» What to work on
Exact copies are required of the lines from the line containing "black cylinder: 1 -> 2" through the final line of the listing, both included, and of no other lines.
▬▬▬▬▬▬
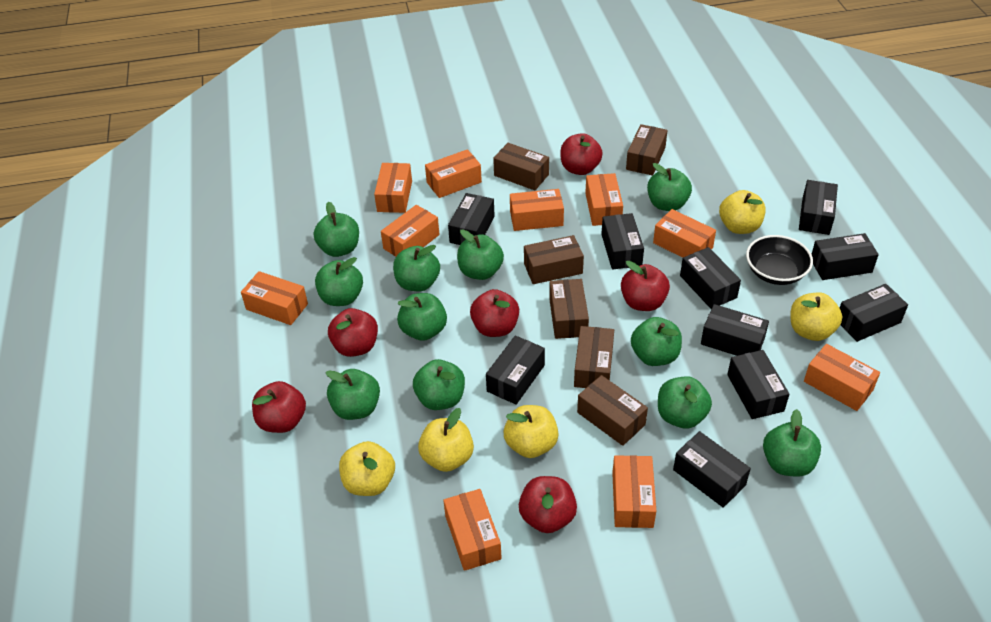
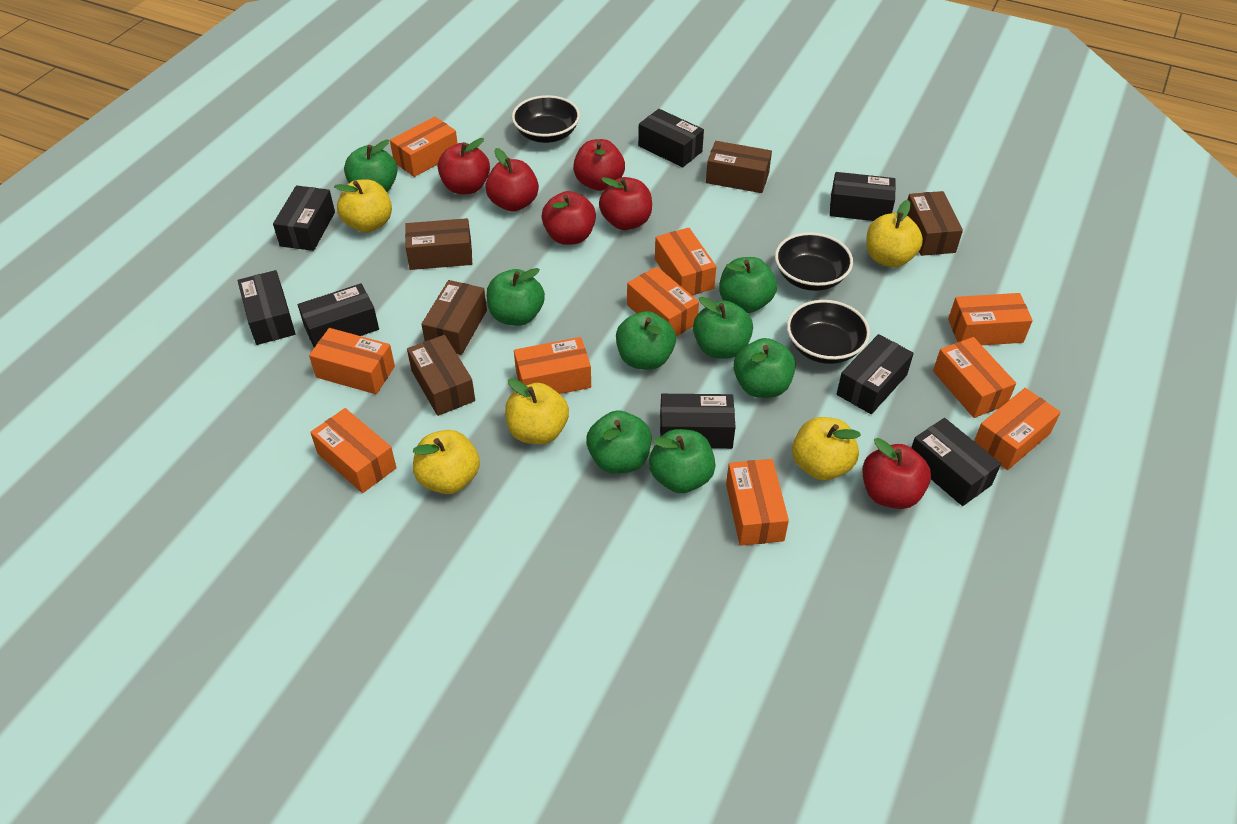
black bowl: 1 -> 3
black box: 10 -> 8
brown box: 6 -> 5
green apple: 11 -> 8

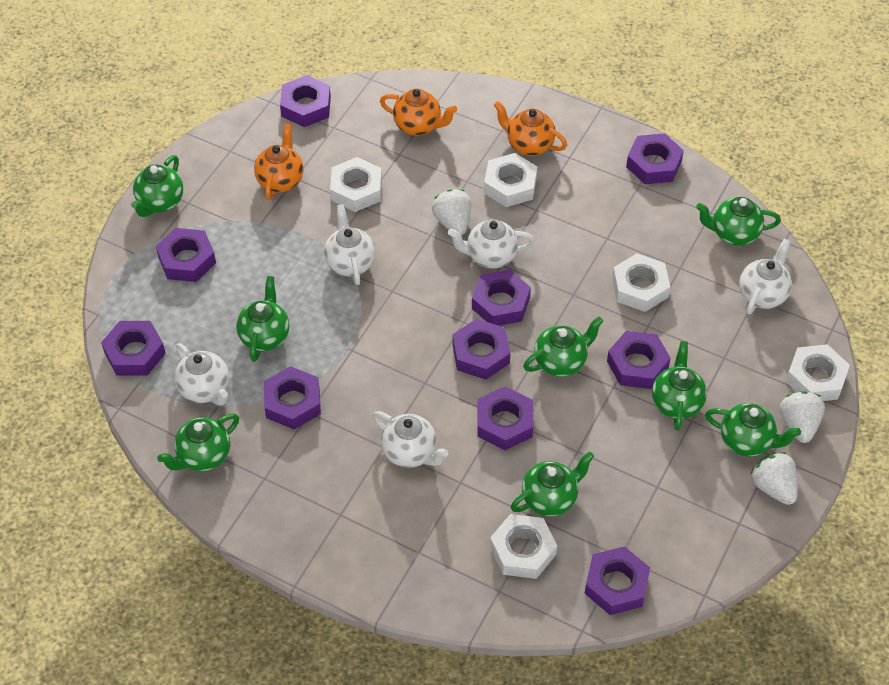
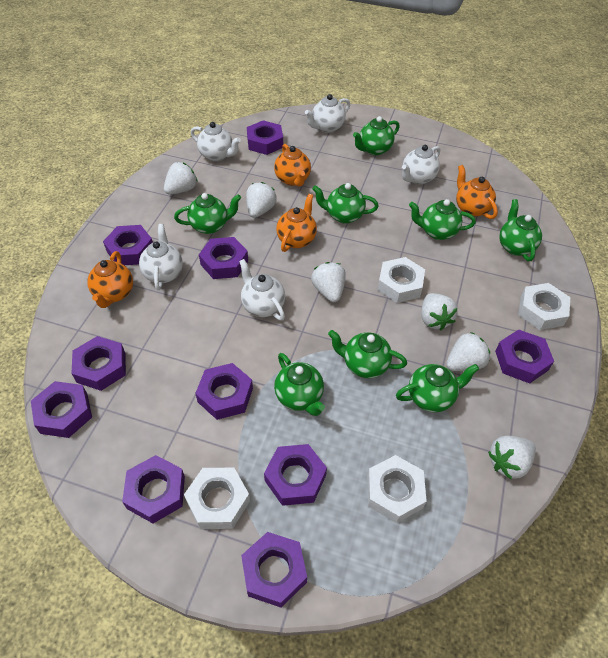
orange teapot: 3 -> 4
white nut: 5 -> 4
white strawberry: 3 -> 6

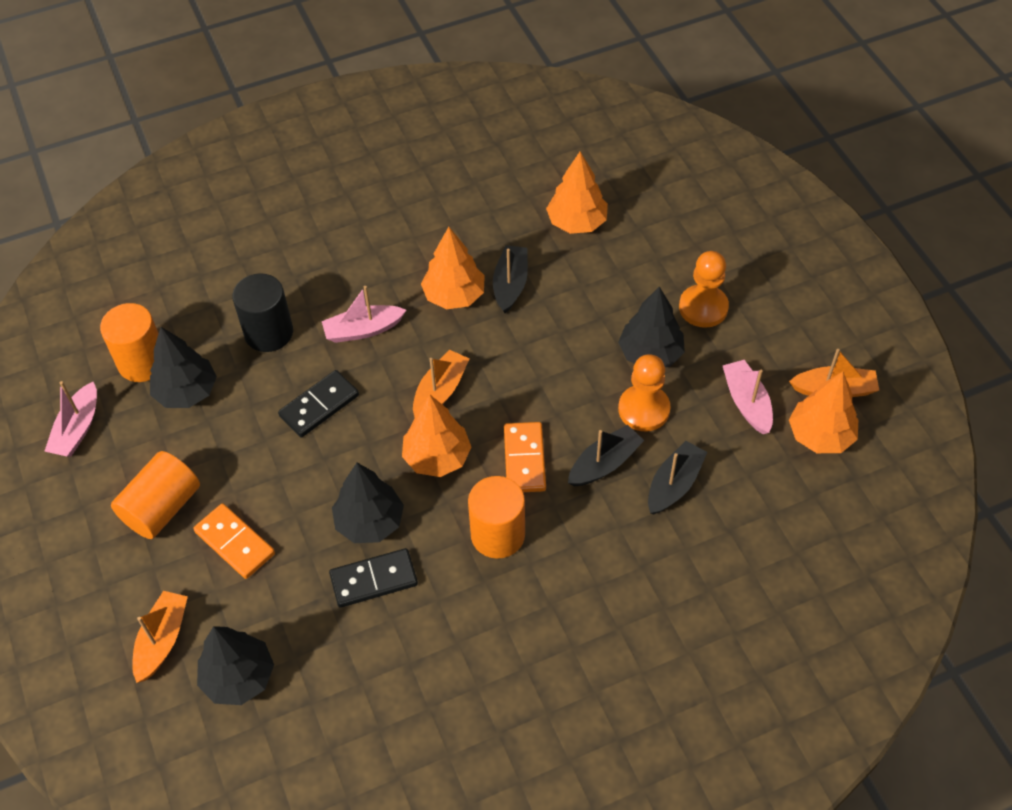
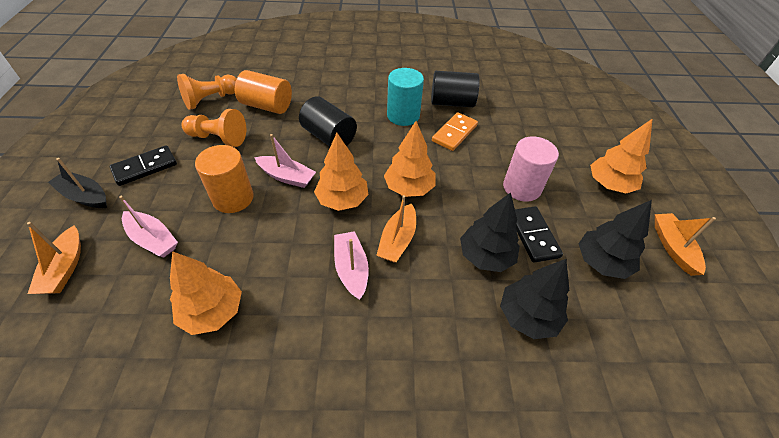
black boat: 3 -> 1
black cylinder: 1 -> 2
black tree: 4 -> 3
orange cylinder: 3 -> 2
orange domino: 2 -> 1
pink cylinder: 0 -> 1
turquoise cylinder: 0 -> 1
▬▬▬▬▬▬
» Task solution
black cylinder: 1 -> 2
black tree: 4 -> 3
orange cylinder: 3 -> 2
orange domino: 2 -> 1
pink cylinder: 0 -> 1
turquoise cylinder: 0 -> 1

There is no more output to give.